Count change data:

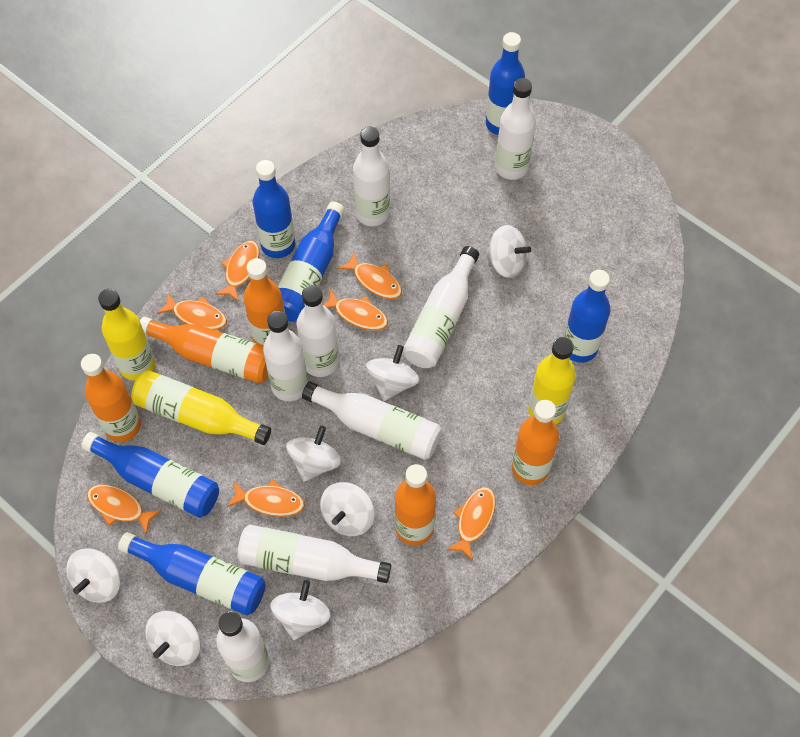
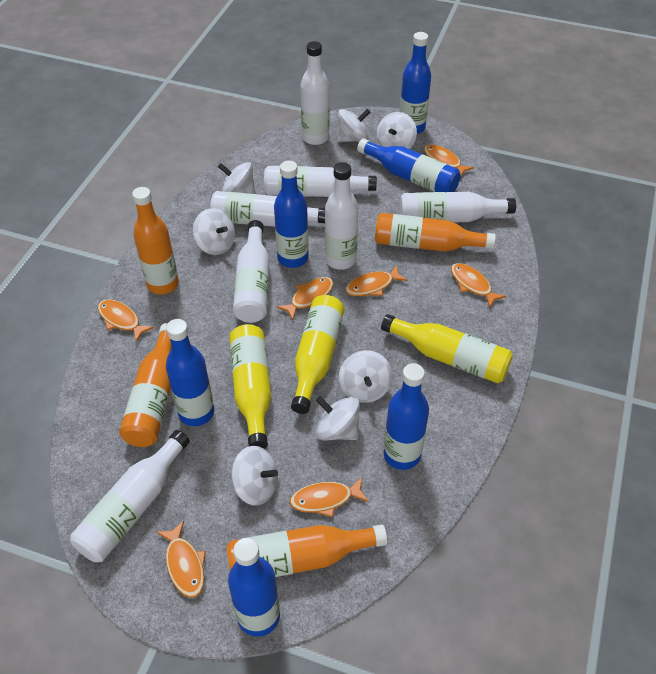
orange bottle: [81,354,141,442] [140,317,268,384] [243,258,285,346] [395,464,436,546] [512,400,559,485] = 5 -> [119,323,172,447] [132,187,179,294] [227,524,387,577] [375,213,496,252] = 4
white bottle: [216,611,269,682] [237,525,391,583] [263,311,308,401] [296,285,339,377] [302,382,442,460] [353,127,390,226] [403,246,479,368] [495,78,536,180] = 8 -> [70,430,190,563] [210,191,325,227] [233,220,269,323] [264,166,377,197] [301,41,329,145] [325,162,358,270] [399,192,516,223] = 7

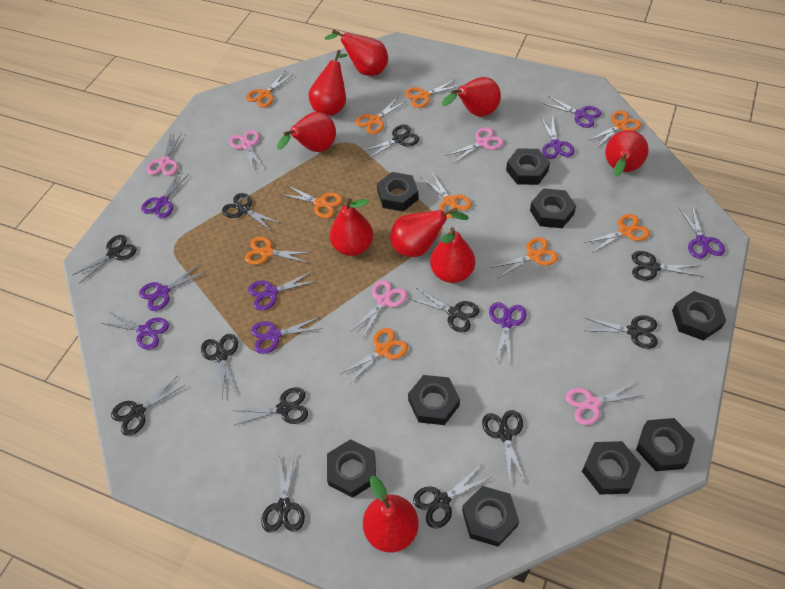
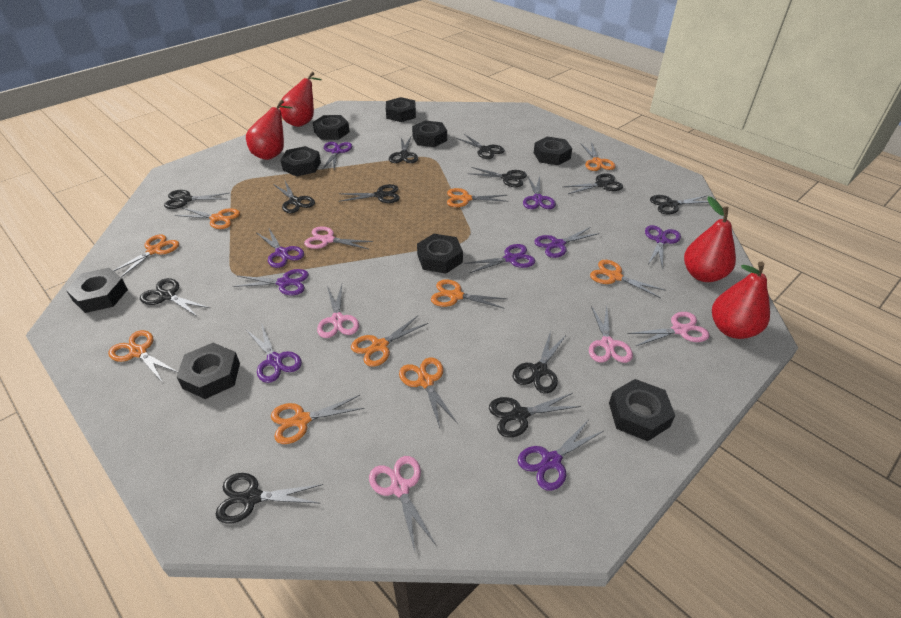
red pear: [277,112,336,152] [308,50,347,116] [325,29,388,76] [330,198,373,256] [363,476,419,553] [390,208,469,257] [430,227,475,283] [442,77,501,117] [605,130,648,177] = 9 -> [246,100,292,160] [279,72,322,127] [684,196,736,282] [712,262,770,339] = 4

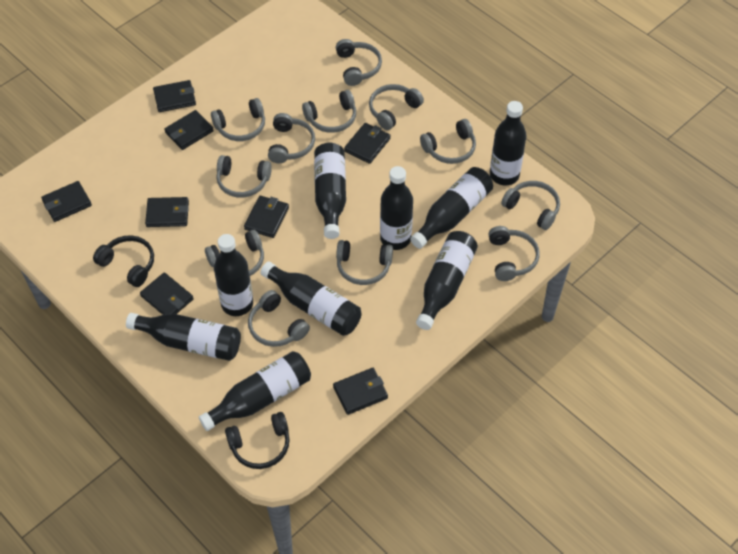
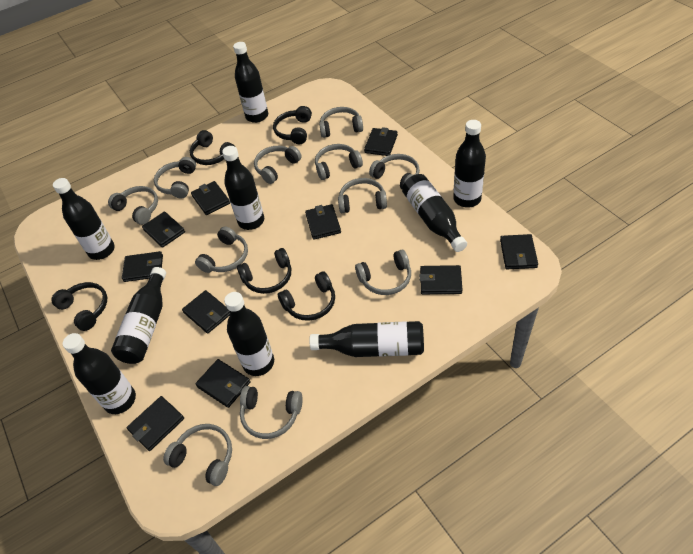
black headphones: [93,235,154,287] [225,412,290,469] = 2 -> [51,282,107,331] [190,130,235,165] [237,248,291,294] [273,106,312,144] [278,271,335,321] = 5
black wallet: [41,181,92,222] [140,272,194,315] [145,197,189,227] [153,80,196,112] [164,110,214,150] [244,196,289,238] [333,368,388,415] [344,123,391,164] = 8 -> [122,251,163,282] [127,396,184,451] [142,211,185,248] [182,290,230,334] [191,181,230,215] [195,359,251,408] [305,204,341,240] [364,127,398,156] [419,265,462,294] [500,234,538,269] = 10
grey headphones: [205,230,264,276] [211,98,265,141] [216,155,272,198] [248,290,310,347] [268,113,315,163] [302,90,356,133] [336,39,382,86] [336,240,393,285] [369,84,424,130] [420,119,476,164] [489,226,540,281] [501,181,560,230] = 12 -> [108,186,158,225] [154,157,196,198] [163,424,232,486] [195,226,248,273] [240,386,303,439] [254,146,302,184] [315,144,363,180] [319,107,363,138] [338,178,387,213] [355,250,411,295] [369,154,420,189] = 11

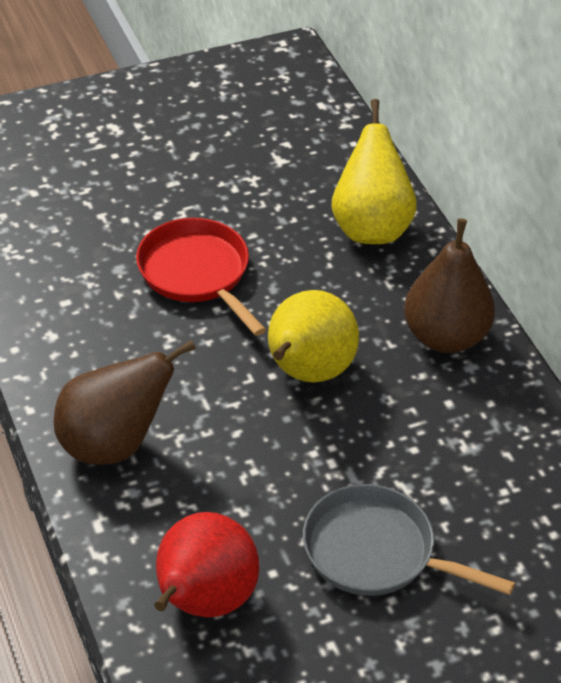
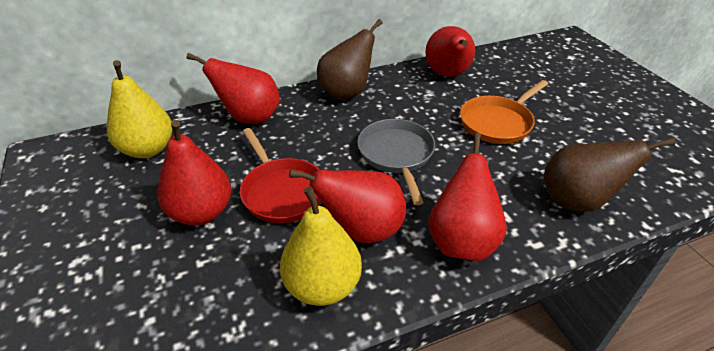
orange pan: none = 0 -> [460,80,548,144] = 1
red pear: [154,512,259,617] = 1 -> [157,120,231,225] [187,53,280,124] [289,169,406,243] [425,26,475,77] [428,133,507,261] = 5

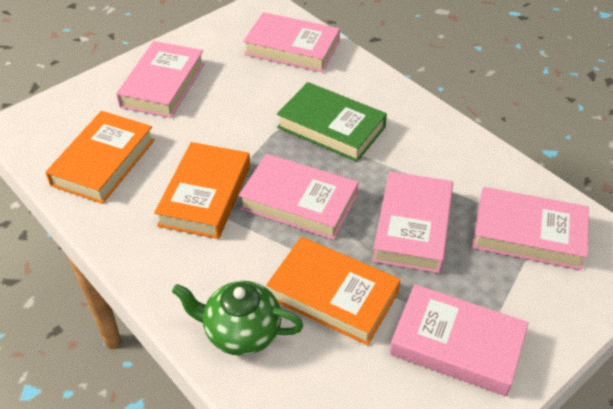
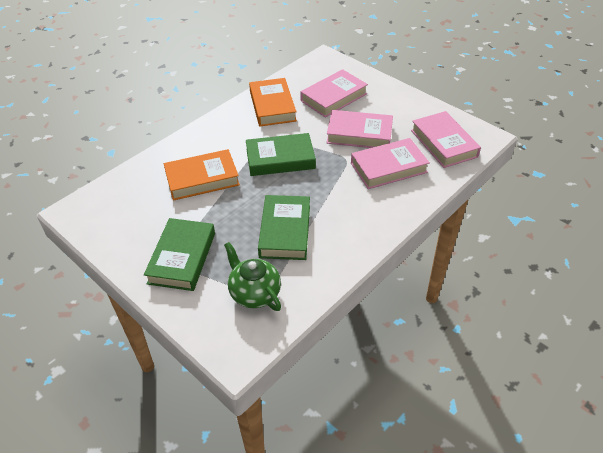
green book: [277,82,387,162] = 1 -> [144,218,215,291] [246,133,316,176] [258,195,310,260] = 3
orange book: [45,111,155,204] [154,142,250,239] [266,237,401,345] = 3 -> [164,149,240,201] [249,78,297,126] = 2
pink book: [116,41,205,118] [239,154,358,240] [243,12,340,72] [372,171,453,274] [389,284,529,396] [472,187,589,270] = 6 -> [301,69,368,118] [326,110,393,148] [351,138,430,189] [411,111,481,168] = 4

Task objective:
Wherever the word "orange" turns up in the records above, copy the line that holds it.

Response to the task:
orange bottle: [81,354,141,442] [140,317,268,384] [243,258,285,346] [395,464,436,546] [512,400,559,485] = 5 -> [119,323,172,447] [132,187,179,294] [227,524,387,577] [375,213,496,252] = 4
orange pan: none = 0 -> [460,80,548,144] = 1
orange book: [45,111,155,204] [154,142,250,239] [266,237,401,345] = 3 -> [164,149,240,201] [249,78,297,126] = 2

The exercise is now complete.